= RECORDS PROVIDED =

******

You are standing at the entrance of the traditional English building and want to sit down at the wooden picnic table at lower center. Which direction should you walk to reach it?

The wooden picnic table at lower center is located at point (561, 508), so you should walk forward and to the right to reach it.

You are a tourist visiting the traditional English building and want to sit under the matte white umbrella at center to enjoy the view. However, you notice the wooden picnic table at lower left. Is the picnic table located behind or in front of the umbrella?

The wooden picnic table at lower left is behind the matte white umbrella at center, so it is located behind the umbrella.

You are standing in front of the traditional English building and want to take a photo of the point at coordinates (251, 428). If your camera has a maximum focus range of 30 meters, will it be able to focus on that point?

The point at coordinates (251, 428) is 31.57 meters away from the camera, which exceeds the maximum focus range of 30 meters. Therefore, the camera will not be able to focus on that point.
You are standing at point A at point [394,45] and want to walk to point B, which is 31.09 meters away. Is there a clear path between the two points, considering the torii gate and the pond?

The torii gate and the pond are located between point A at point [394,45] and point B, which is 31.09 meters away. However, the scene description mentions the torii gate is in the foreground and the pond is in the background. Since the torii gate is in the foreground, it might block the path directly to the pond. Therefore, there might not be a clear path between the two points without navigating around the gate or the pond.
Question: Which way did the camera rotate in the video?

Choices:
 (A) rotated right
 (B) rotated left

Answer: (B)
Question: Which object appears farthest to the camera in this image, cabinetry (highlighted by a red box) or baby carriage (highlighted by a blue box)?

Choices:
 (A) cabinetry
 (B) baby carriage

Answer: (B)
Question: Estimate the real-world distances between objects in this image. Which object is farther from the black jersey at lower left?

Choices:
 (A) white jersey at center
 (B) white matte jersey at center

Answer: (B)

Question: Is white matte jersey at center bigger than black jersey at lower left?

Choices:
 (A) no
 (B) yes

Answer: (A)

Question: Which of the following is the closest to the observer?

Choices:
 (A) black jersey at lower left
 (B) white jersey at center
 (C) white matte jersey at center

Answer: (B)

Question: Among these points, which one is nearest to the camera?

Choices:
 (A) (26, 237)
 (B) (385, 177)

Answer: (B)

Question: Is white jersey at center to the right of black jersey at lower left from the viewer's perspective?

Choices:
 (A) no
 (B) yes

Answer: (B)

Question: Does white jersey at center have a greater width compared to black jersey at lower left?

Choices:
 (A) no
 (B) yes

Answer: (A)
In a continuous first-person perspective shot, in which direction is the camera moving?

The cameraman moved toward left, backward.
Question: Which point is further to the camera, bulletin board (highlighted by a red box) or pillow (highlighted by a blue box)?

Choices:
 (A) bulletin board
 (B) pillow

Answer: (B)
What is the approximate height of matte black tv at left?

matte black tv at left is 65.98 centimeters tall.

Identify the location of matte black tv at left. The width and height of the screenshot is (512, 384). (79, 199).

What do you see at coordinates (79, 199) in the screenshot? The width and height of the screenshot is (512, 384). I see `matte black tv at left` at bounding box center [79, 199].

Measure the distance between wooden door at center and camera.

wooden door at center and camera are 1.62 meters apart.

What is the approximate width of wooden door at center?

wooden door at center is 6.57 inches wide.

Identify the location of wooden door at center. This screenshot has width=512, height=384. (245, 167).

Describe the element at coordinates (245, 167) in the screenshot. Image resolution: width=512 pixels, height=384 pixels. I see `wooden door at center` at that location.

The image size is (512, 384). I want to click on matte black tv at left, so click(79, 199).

******

= WRITTEN REQUEST =
Quote the records word for word, from their first line up to and including the line that contains "The wooden picnic table at lower center is".

= RESULT OF THE TASK =
You are standing at the entrance of the traditional English building and want to sit down at the wooden picnic table at lower center. Which direction should you walk to reach it?

The wooden picnic table at lower center is located at point (561, 508), so you should walk forward and to the right to reach it.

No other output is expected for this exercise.